Object change listings
● ● ●

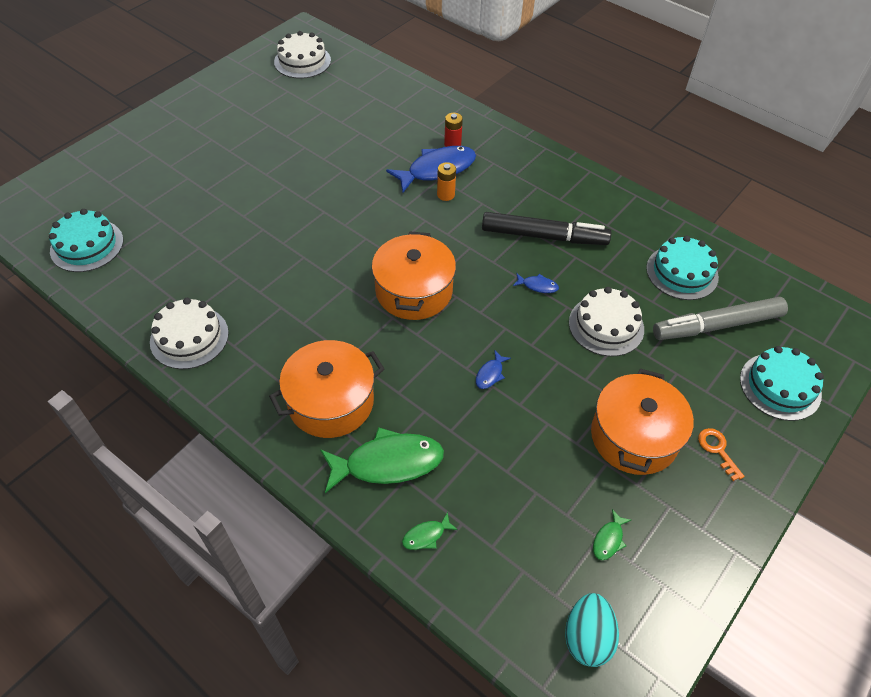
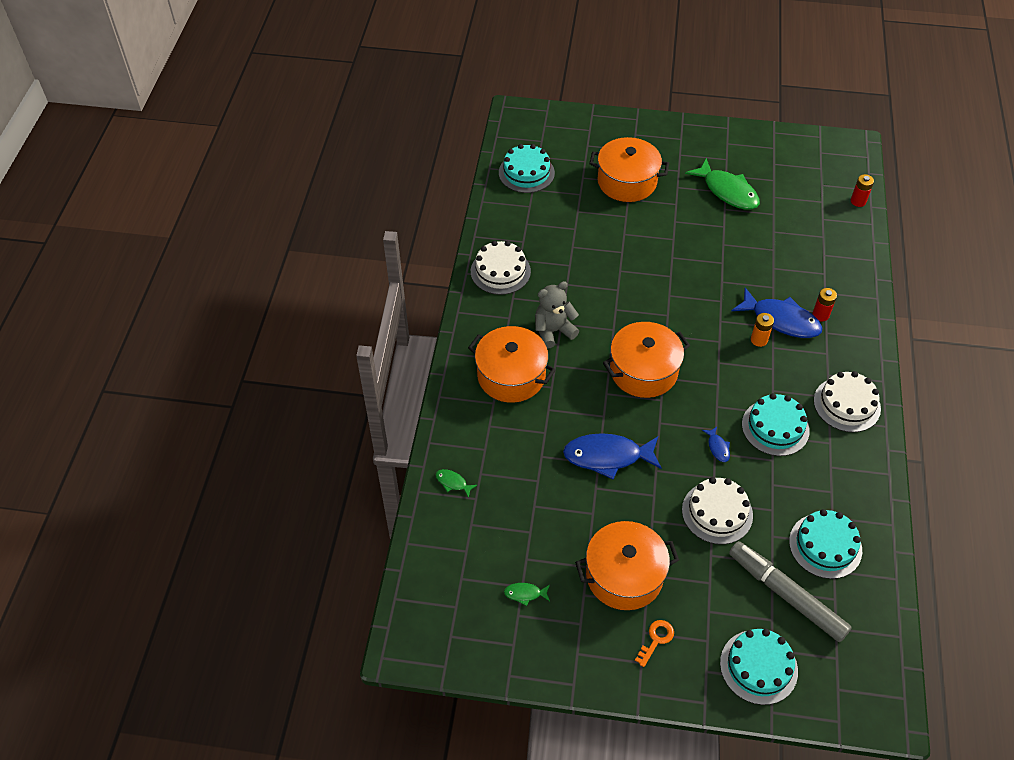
camera: 60 degrees right, 0 degrees up
(185, 179) = (627, 182): none -> orange pot
(302, 61) = (817, 168): white cake -> white cake (847, 404)
(307, 335) = (553, 331): none -> grey teddy bear
(360, 60) = (858, 201): none -> red battery
(388, 463) = (489, 433): green fish -> green fish (727, 191)
(490, 374) = (607, 456): blue fish -> blue fish, size x2.29
(544, 236) = (775, 427): black marker -> turquoise cake
(587, 637) = (444, 610): turquoise egg -> none

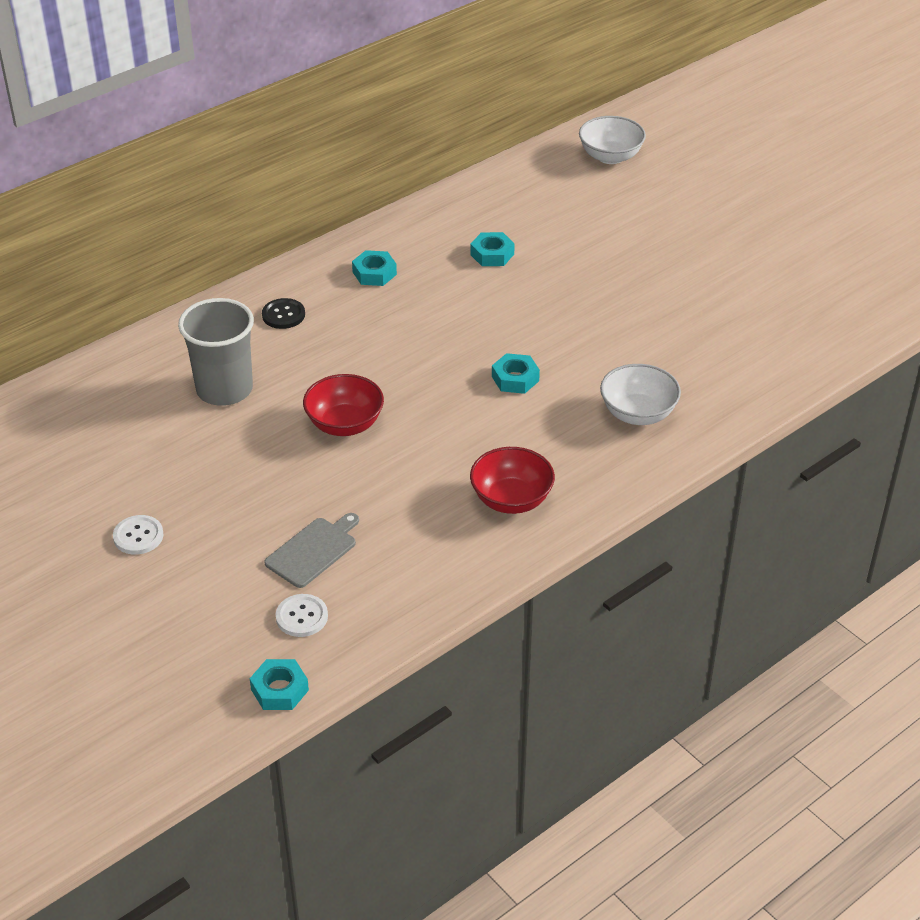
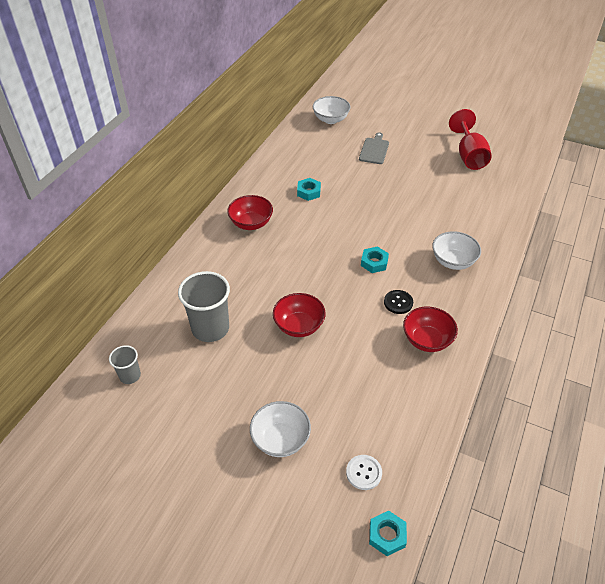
camera: 25 degrees left, 5 degrees up
(87, 411) = (130, 376): none -> grey cup
(138, 536) = (221, 456): white button -> none
(224, 544) = (280, 439): none -> white bowl
(283, 315) = (215, 266): black button -> black button (398, 302)
(313, 551) = (339, 421): grey cutting board -> grey cutting board (374, 150)
(374, 273) = (251, 223): turquoise nut -> red bowl
(798, 272) = (469, 156): none -> red goblet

● ● ●

### DESCRIPTION OF THE TASK:
Your answer is the line containing "(313, 551) = (339, 421): grey" plus every line after it through the end of the entries, given again exactly and alone.

### SOLUTION BELOW:
(313, 551) = (339, 421): grey cutting board -> grey cutting board (374, 150)
(374, 273) = (251, 223): turquoise nut -> red bowl
(798, 272) = (469, 156): none -> red goblet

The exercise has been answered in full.